◆ Assigned task ◆
From the records below, output exactly the lines running from the line containing "red plate E4 level 2 -> red plate H6 level 1" through the line containing "cyan plate H3:I3", and no others.

◆ Entries shown ◆
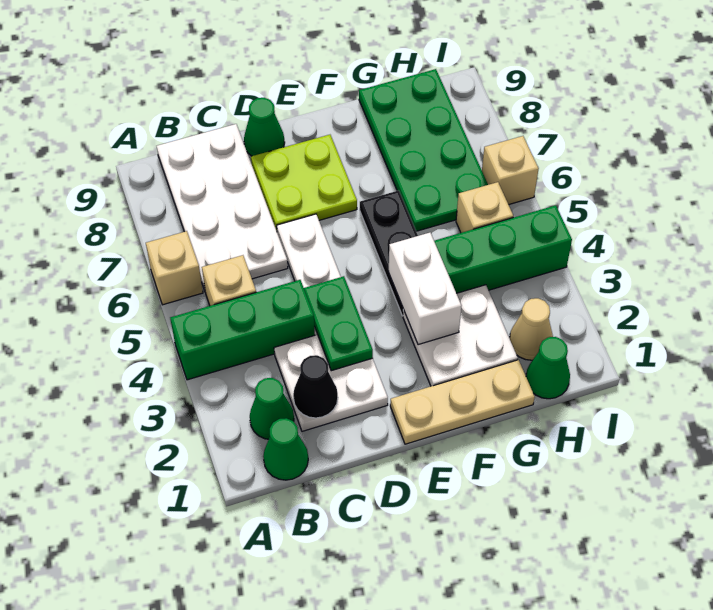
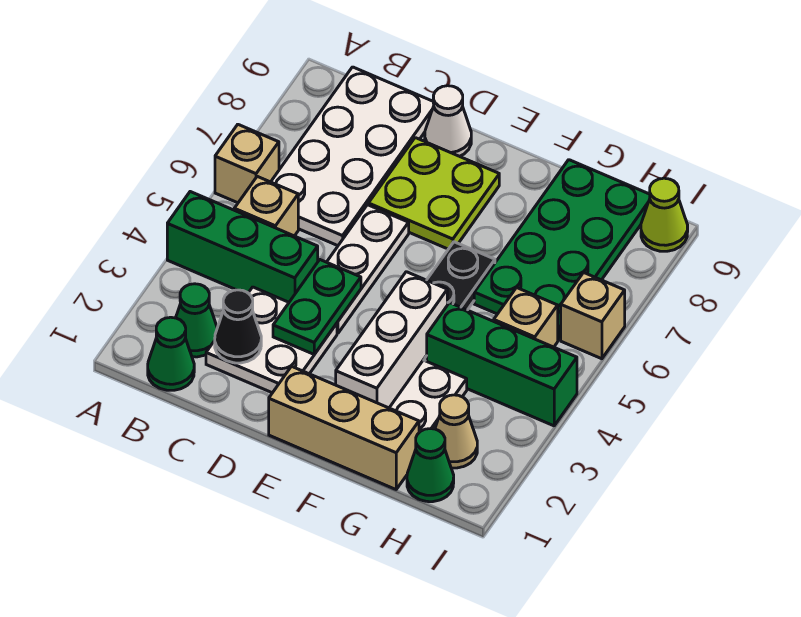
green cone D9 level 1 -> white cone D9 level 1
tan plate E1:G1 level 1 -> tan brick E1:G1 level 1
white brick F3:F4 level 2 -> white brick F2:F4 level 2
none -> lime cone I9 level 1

---

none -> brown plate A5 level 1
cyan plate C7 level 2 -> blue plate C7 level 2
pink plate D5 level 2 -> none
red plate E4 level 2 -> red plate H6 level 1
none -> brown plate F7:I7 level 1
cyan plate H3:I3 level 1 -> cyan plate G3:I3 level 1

...

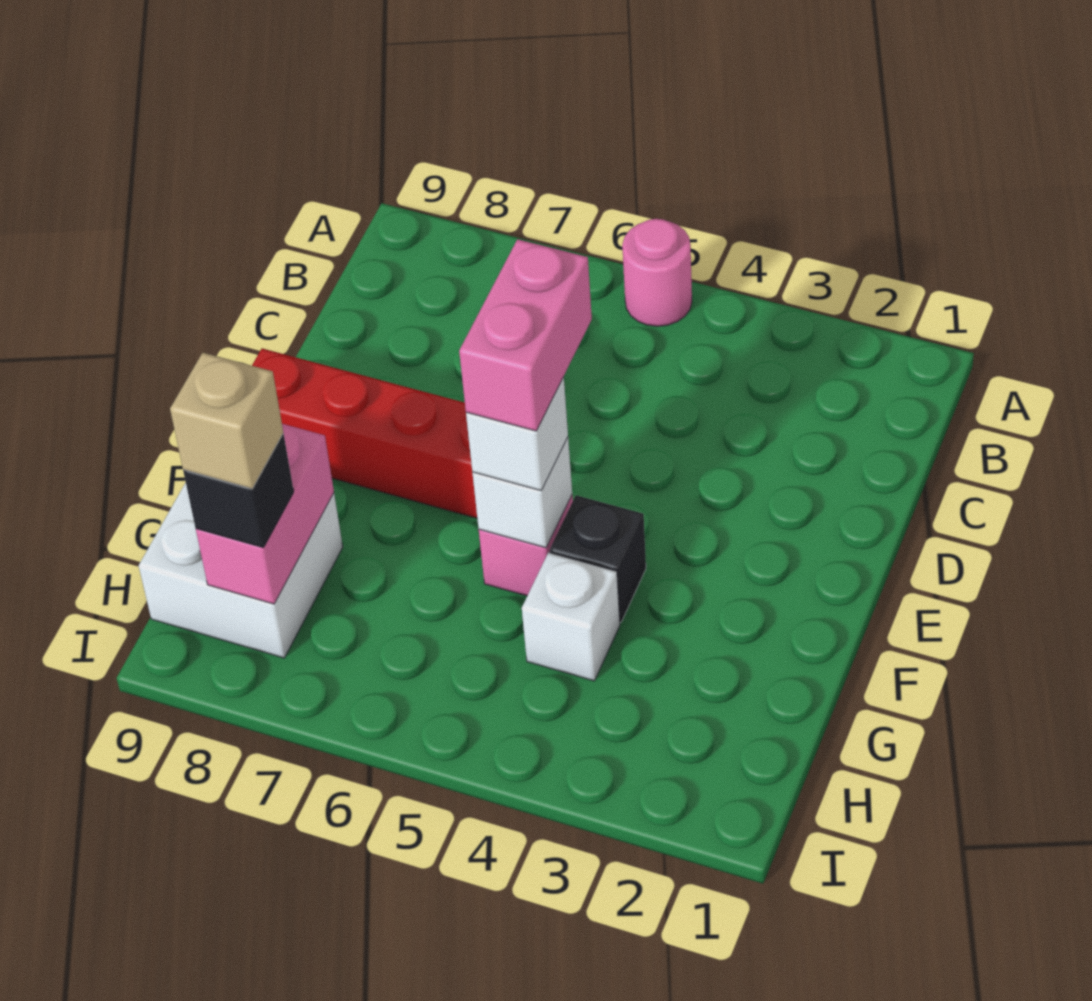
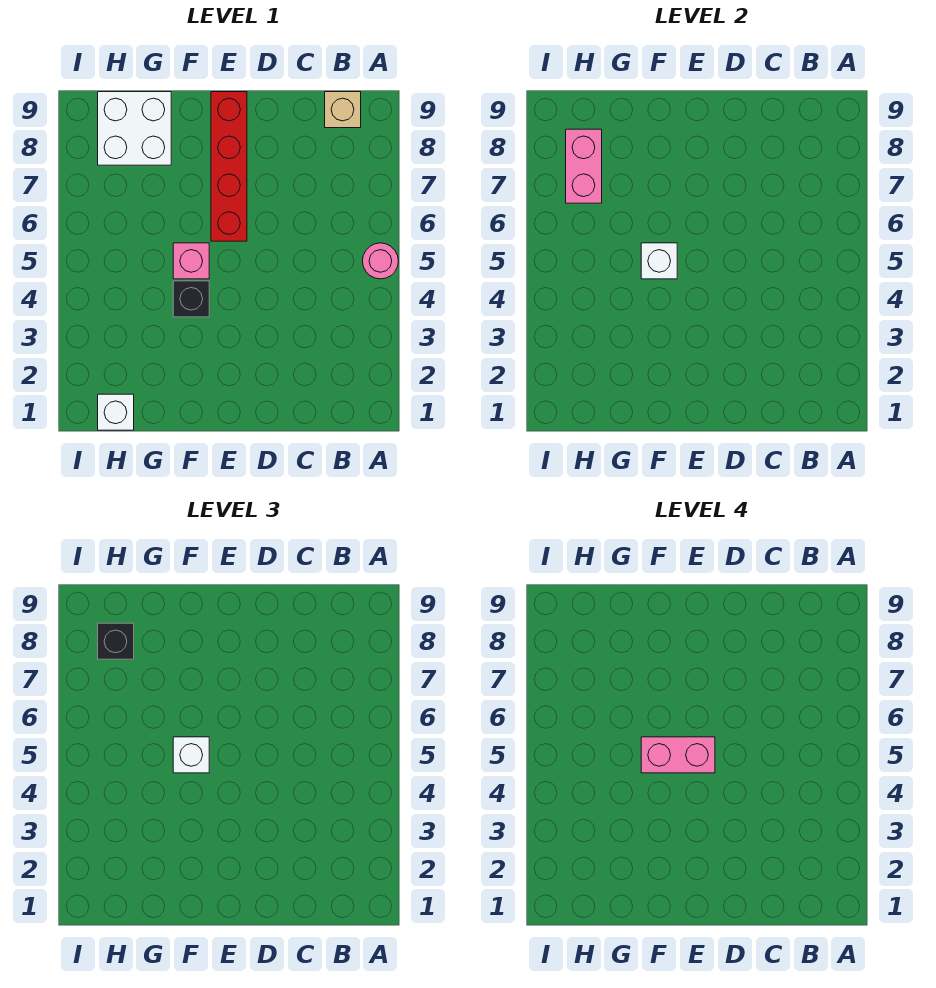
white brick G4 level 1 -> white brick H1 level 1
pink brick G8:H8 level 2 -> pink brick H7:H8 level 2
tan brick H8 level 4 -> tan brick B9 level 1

◆ Task response ◆
red plate E4 level 2 -> red plate H6 level 1
none -> brown plate F7:I7 level 1
cyan plate H3:I3 level 1 -> cyan plate G3:I3 level 1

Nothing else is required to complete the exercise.